What you will do
Work out how many lines of the listing hold the string "brown", then answer with that number and nothing else.

Data provided
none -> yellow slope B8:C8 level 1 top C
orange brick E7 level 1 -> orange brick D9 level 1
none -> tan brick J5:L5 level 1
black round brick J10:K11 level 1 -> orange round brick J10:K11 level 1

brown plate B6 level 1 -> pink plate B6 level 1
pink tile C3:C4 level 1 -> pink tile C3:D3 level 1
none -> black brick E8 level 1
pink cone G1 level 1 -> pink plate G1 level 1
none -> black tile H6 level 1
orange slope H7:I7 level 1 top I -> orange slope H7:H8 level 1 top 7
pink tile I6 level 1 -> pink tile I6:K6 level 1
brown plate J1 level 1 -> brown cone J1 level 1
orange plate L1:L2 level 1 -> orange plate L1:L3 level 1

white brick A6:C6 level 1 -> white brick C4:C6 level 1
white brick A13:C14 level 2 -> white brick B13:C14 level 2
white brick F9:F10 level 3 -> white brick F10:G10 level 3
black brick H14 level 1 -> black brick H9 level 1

---

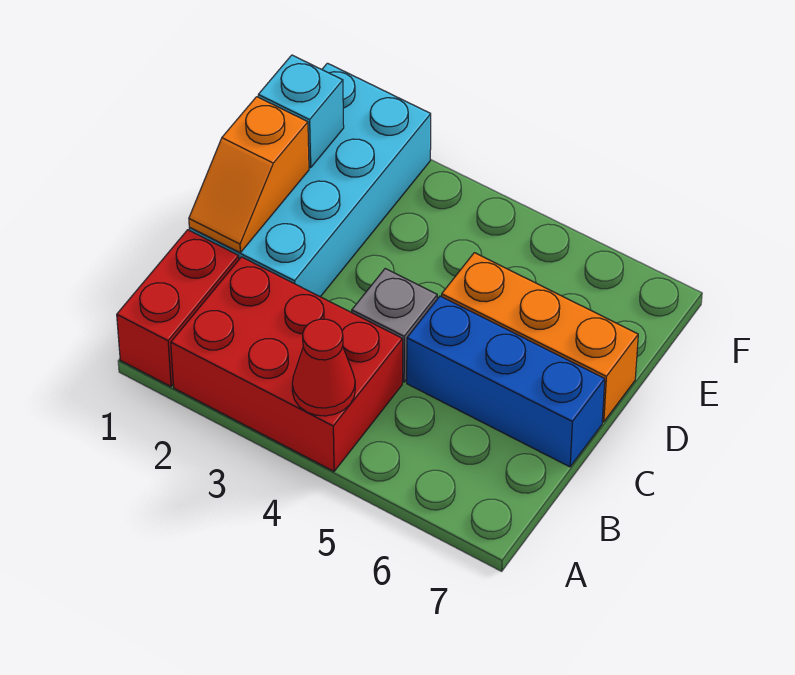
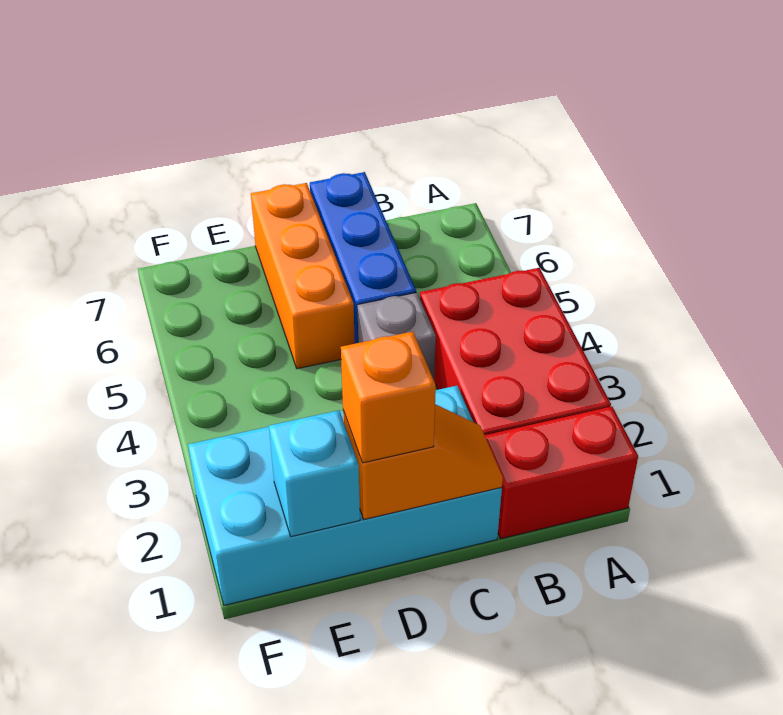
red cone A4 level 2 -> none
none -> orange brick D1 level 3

---

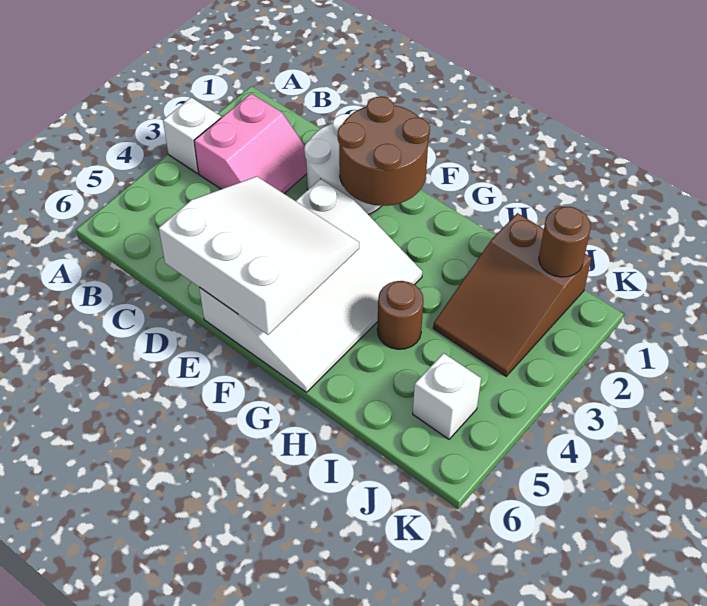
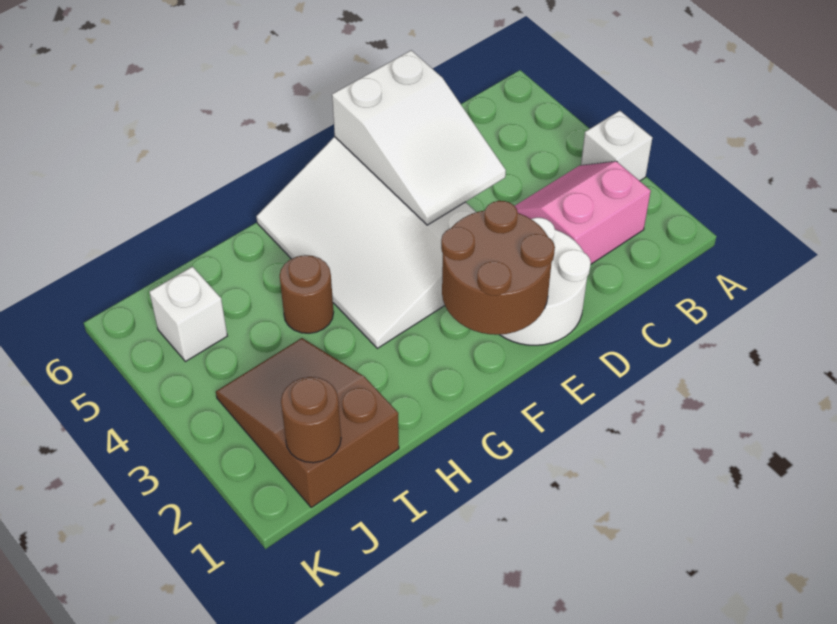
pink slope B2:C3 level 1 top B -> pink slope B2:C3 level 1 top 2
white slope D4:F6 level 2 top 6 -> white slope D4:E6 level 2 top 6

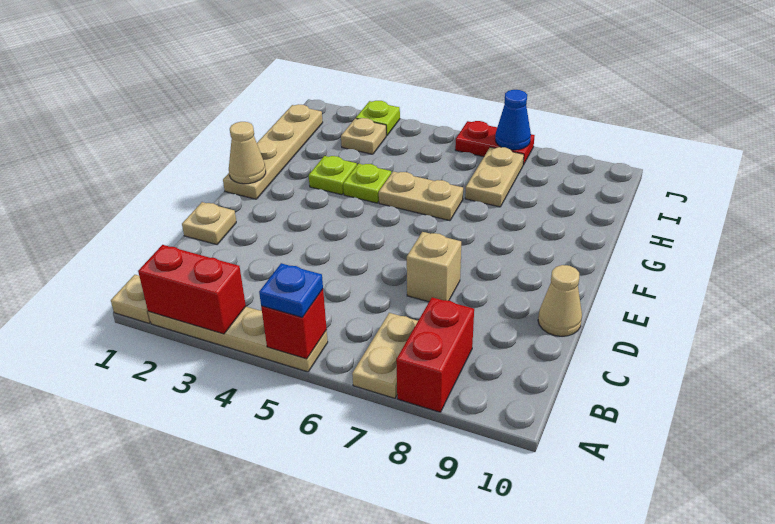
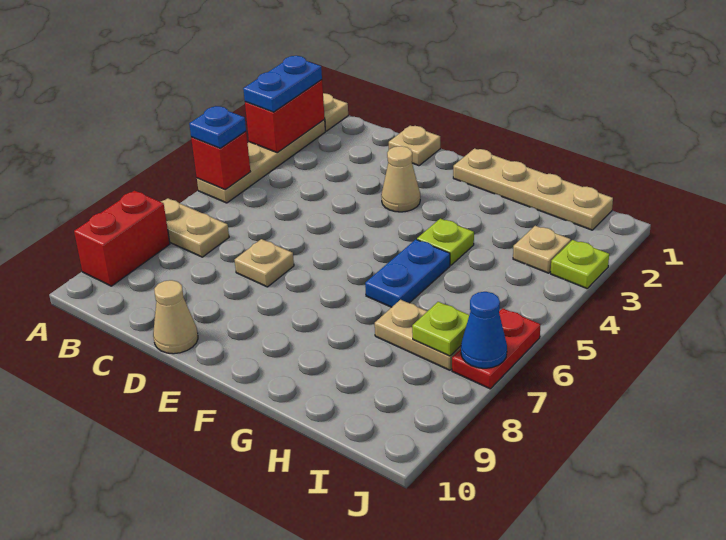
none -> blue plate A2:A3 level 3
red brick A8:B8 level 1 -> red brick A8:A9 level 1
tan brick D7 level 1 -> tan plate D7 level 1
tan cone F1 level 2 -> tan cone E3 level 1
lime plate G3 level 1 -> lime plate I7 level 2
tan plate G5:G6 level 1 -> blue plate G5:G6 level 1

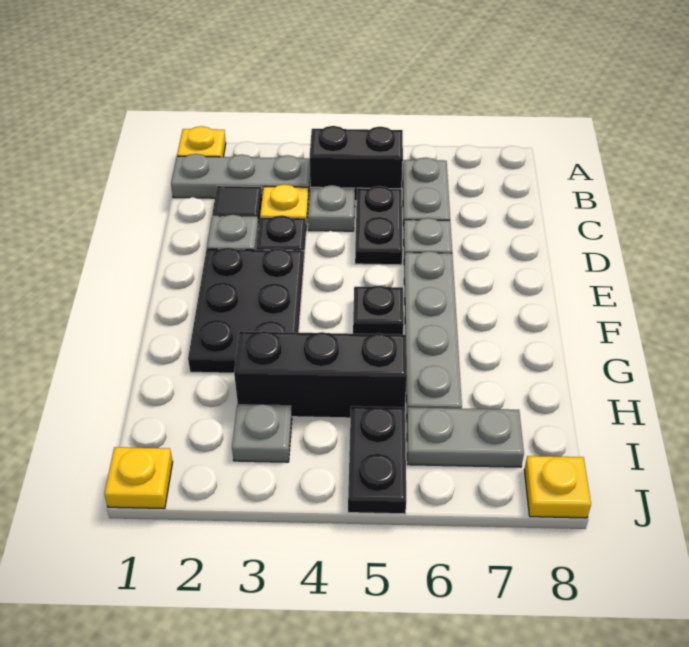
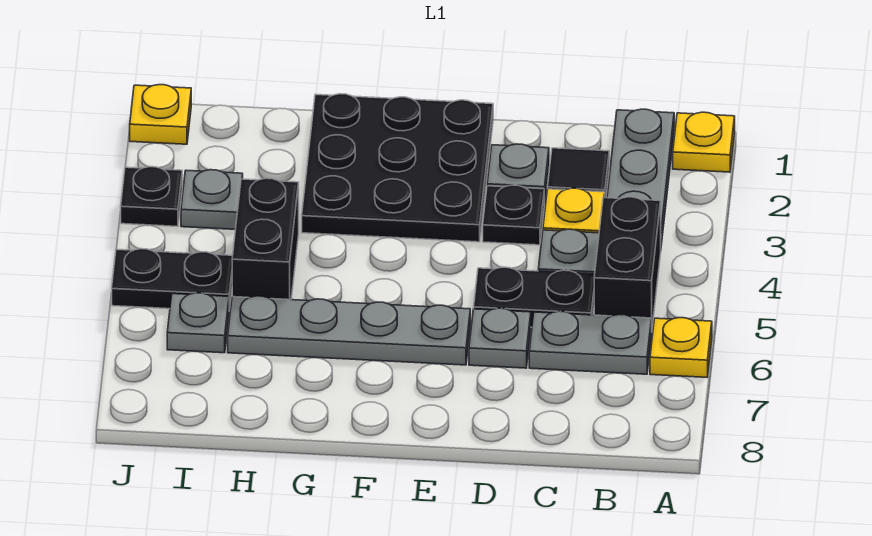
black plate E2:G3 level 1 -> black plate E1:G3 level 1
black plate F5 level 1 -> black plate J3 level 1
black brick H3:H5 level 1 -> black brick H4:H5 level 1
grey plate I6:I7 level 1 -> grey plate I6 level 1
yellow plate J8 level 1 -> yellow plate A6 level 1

Answer section
2